What to do
Pick out every line in the items below that contains the string "grace", and copy each of those lines.
** begin **
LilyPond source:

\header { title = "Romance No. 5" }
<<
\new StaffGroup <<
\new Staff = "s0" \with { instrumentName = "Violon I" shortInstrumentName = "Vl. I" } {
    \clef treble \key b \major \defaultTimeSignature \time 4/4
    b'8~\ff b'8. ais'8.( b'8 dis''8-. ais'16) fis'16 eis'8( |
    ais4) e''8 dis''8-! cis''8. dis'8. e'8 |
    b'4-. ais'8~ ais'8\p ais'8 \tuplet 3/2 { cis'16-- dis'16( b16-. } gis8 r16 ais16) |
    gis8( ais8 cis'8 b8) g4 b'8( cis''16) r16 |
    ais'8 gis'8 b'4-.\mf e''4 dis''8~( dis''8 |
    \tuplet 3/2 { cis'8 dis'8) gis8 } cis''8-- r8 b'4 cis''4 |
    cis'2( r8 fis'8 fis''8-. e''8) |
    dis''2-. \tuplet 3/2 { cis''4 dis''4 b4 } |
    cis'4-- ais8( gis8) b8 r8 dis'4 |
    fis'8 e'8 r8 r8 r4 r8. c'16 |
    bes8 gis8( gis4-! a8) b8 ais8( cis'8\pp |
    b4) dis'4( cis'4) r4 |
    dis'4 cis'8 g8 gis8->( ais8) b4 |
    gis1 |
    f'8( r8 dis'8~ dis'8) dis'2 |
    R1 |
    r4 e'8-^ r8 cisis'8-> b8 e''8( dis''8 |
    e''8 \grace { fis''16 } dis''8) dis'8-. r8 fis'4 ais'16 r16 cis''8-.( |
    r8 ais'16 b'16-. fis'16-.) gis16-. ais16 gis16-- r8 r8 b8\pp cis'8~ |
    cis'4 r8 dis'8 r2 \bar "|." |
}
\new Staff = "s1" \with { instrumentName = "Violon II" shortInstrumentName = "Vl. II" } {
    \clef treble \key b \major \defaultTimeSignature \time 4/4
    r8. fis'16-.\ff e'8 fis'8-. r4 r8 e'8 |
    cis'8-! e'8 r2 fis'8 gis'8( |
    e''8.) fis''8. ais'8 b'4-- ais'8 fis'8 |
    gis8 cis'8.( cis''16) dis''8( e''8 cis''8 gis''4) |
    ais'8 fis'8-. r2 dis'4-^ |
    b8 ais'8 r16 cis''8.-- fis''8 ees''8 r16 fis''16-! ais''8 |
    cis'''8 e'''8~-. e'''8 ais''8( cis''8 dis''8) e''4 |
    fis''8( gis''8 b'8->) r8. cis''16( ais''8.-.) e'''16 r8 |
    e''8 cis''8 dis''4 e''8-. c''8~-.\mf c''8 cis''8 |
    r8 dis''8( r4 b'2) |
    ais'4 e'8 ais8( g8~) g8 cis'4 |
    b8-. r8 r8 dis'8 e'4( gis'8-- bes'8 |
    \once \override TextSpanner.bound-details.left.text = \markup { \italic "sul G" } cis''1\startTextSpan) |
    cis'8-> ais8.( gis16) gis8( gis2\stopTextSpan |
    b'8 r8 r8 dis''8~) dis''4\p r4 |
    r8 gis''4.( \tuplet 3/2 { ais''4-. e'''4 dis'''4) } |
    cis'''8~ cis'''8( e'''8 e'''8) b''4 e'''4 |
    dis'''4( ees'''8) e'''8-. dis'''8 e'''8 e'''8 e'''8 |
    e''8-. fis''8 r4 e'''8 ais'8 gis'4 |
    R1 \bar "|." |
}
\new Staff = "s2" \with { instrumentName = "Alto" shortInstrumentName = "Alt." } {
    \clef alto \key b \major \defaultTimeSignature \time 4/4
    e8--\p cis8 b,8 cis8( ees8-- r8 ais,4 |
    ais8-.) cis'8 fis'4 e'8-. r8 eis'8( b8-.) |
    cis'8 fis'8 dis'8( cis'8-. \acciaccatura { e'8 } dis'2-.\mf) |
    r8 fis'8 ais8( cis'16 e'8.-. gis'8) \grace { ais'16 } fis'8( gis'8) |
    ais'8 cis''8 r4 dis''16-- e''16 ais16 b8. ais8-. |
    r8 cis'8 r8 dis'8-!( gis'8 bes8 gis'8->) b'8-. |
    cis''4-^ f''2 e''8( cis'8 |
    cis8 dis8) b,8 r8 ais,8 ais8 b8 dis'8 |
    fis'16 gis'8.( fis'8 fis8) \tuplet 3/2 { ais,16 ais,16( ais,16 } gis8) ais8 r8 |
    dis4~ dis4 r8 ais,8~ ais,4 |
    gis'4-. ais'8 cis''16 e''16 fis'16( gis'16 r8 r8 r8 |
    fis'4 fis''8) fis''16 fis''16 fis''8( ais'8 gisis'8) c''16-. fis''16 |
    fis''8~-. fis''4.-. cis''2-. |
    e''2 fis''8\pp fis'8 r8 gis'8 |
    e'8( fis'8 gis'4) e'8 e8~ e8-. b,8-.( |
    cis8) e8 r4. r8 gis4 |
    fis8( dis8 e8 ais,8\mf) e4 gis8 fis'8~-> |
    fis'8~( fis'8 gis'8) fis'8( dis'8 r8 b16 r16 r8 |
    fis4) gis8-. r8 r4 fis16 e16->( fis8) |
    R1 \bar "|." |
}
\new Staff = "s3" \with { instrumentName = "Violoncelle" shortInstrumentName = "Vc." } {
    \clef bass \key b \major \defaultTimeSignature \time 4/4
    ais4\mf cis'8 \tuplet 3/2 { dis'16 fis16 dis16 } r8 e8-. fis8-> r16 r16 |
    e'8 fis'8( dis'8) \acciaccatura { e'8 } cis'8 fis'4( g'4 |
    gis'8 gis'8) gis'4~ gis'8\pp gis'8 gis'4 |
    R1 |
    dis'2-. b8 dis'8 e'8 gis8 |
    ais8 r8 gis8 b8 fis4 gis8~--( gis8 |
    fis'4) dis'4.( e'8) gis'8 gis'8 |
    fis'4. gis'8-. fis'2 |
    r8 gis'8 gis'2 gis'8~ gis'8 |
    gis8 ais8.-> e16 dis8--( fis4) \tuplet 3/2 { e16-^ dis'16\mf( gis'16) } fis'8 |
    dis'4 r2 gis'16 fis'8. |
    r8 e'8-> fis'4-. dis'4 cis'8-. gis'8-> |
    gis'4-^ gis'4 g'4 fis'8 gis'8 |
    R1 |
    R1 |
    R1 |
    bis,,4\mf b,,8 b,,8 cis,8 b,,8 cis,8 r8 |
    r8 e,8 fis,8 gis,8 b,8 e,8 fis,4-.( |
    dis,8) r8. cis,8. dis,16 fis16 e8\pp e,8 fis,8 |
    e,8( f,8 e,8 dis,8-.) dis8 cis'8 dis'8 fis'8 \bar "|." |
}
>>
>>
** end **
Finished task
    e''8 \grace { fis''16 } dis''8) dis'8-. r8 fis'4 ais'16 r16 cis''8-.( |
    r8 fis'8 ais8( cis'16 e'8.-. gis'8) \grace { ais'16 } fis'8( gis'8) |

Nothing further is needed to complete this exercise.